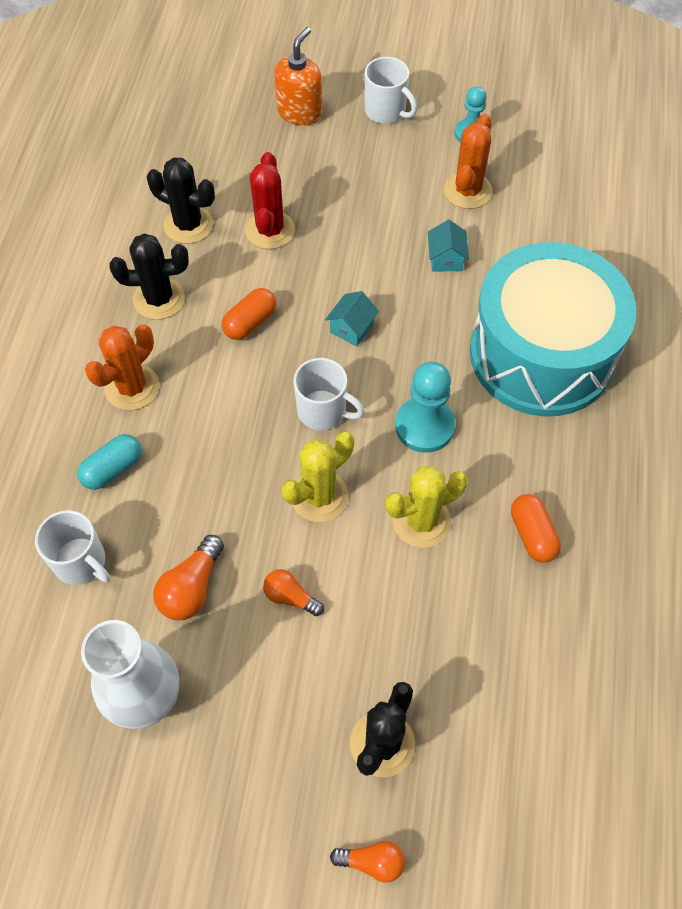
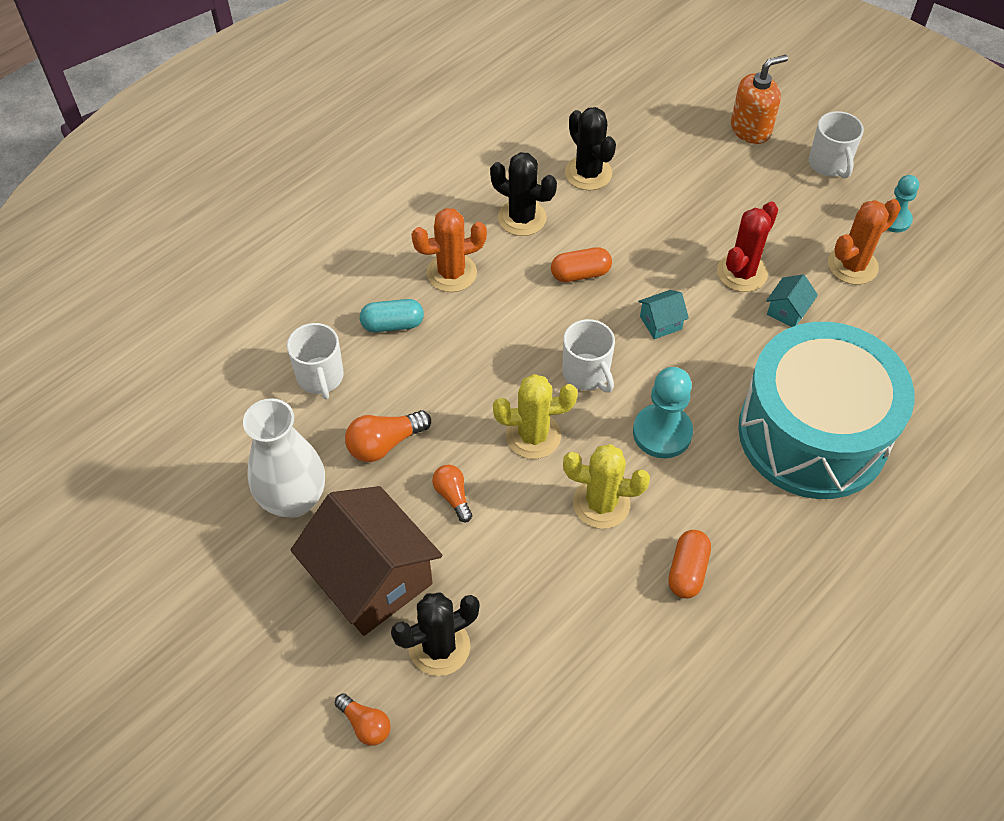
camera: 35 degrees right, 5 degrees down
red cactus [245,152,295,249] -> red cactus moved to [717,201,778,292]
none -> brown house [291,486,442,636]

--- Assigned task ---
Your copy must repeat the data word for word and show none of its images.

--- Response ---
camera: 35 degrees right, 5 degrees down
red cactus [245,152,295,249] -> red cactus moved to [717,201,778,292]
none -> brown house [291,486,442,636]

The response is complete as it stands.